▶ _WHAT IS EXPECTED_
Using the listing below, select the lines with the word "VBUS" and copy them.

▶ _INPUT FOR THIS TASK_

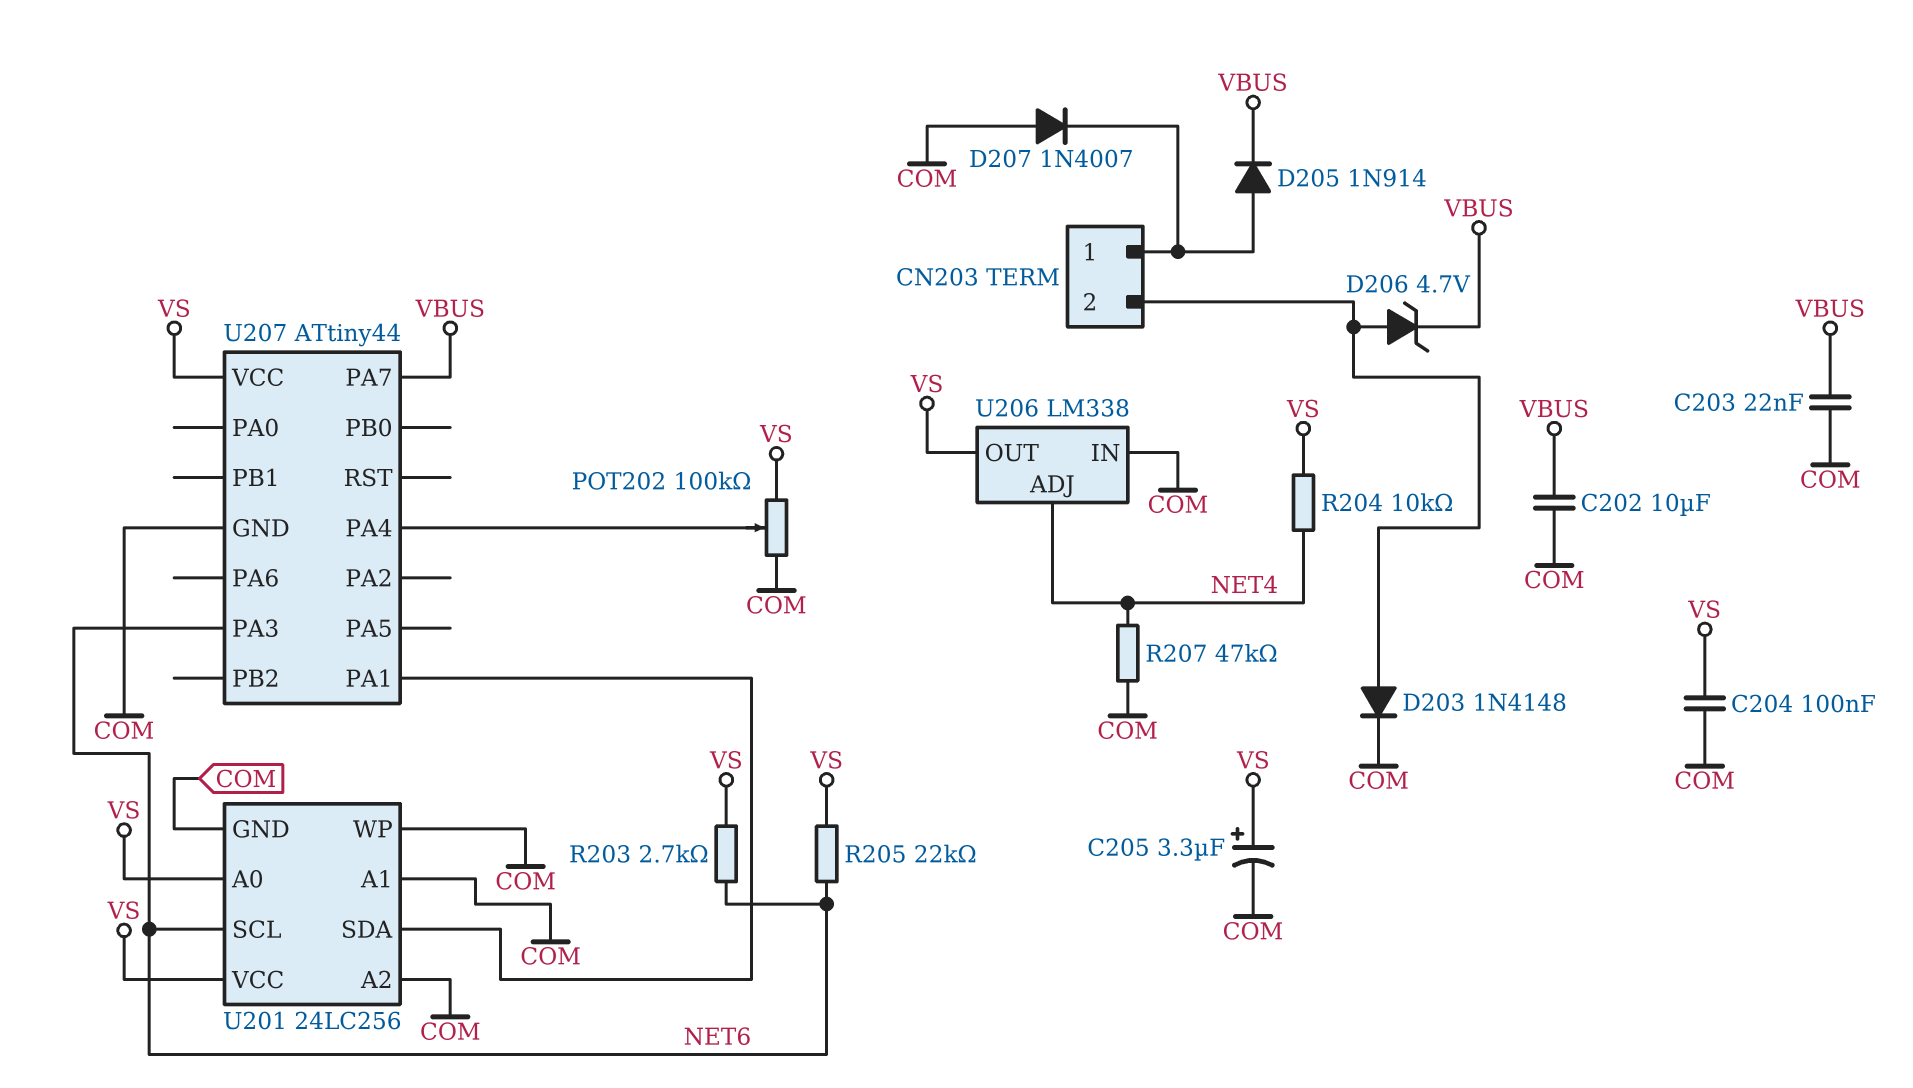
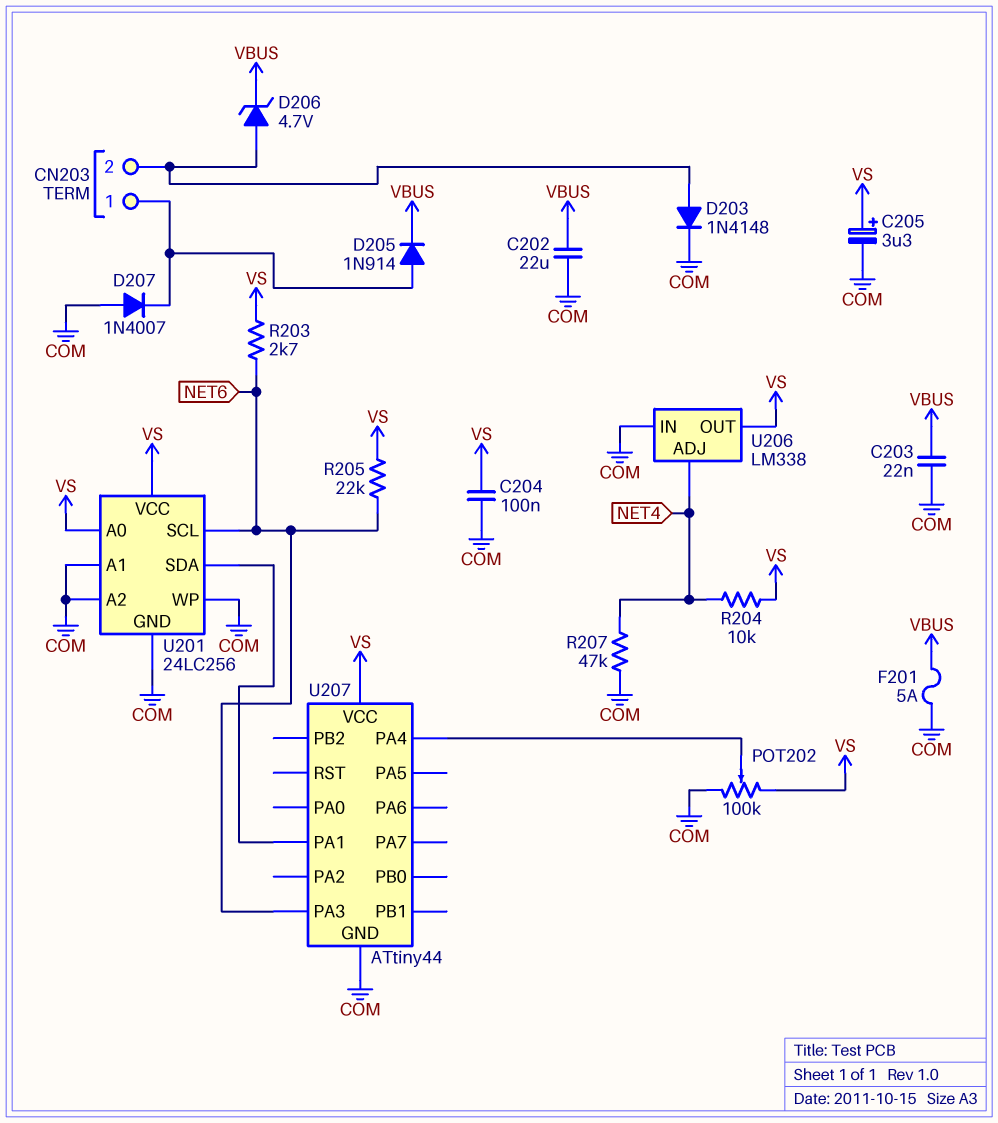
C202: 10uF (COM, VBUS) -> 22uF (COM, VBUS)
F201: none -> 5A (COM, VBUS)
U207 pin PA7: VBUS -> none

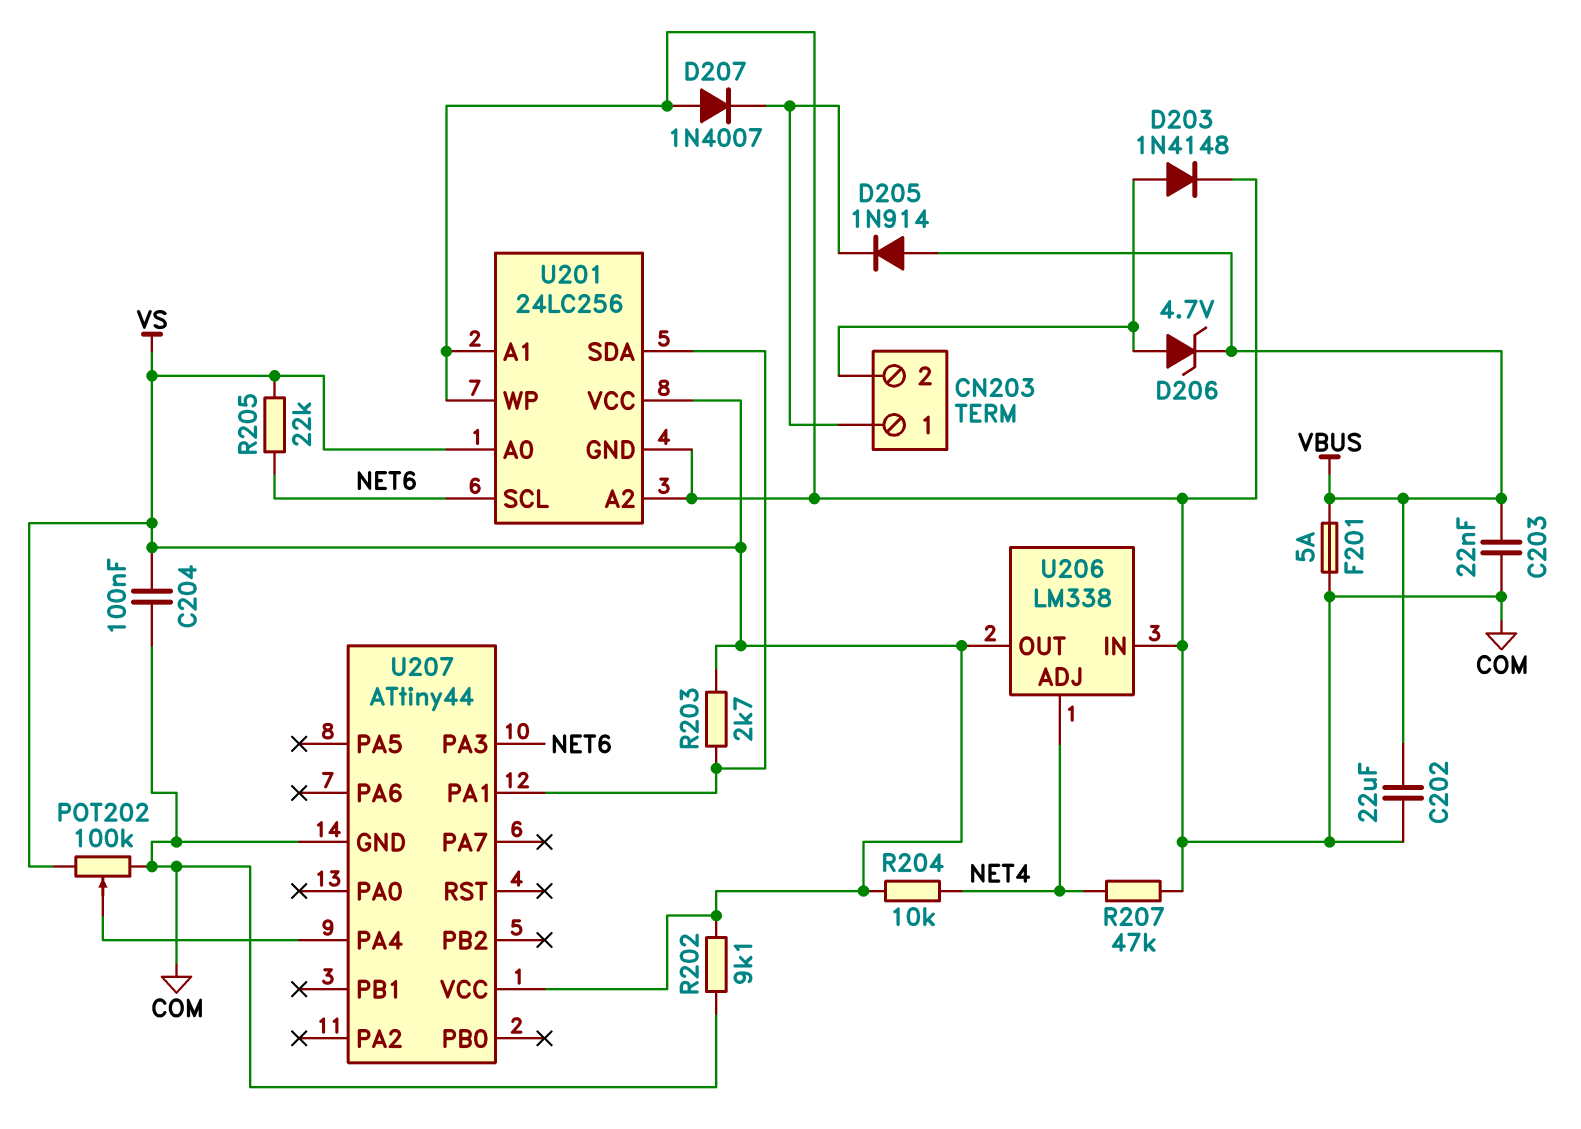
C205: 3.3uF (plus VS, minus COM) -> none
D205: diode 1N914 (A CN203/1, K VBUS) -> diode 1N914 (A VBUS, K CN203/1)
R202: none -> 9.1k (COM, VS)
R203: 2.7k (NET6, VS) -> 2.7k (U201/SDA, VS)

▶ _RESULT OF THE TASK_
C202: 10uF (COM, VBUS) -> 22uF (COM, VBUS)
F201: none -> 5A (COM, VBUS)
U207 pin PA7: VBUS -> none
D205: diode 1N914 (A CN203/1, K VBUS) -> diode 1N914 (A VBUS, K CN203/1)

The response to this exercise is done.